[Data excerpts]
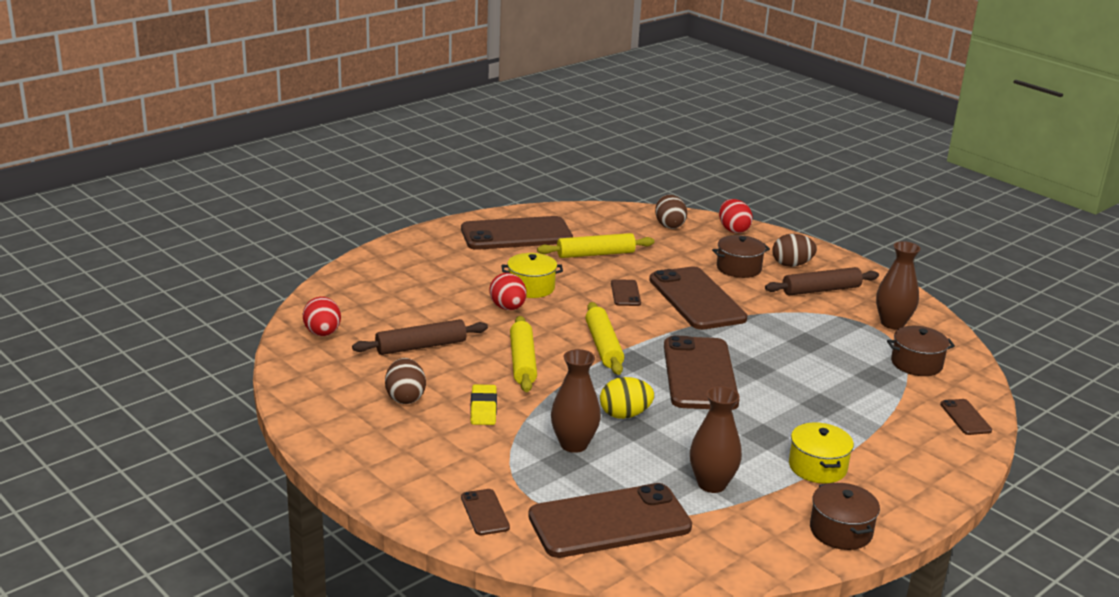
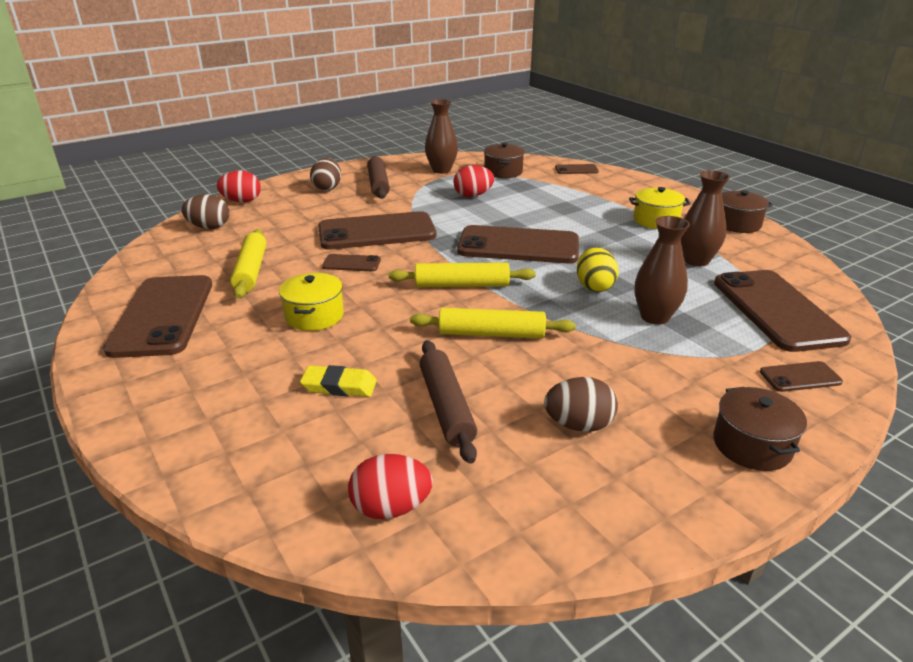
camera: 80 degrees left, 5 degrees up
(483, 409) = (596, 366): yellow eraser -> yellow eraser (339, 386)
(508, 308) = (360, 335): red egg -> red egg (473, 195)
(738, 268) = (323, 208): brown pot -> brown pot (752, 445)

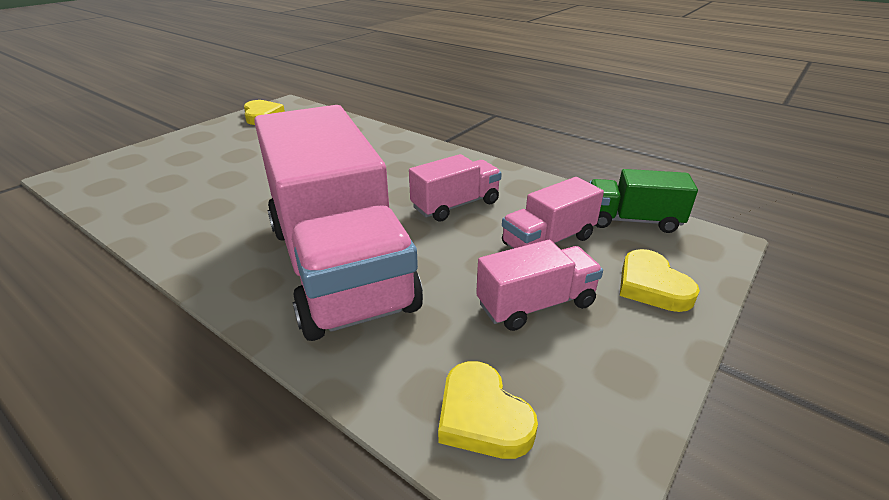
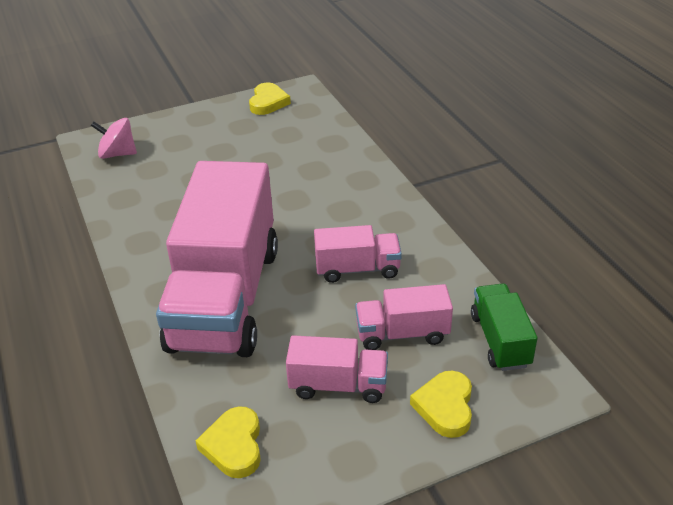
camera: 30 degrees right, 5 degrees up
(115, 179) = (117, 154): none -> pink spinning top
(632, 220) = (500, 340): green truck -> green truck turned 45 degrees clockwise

**Task details**: Copy out every line in the entries above that holds "degrees".

**Result for this task**:
camera: 80 degrees left, 5 degrees up
camera: 30 degrees right, 5 degrees up
(632, 220) = (500, 340): green truck -> green truck turned 45 degrees clockwise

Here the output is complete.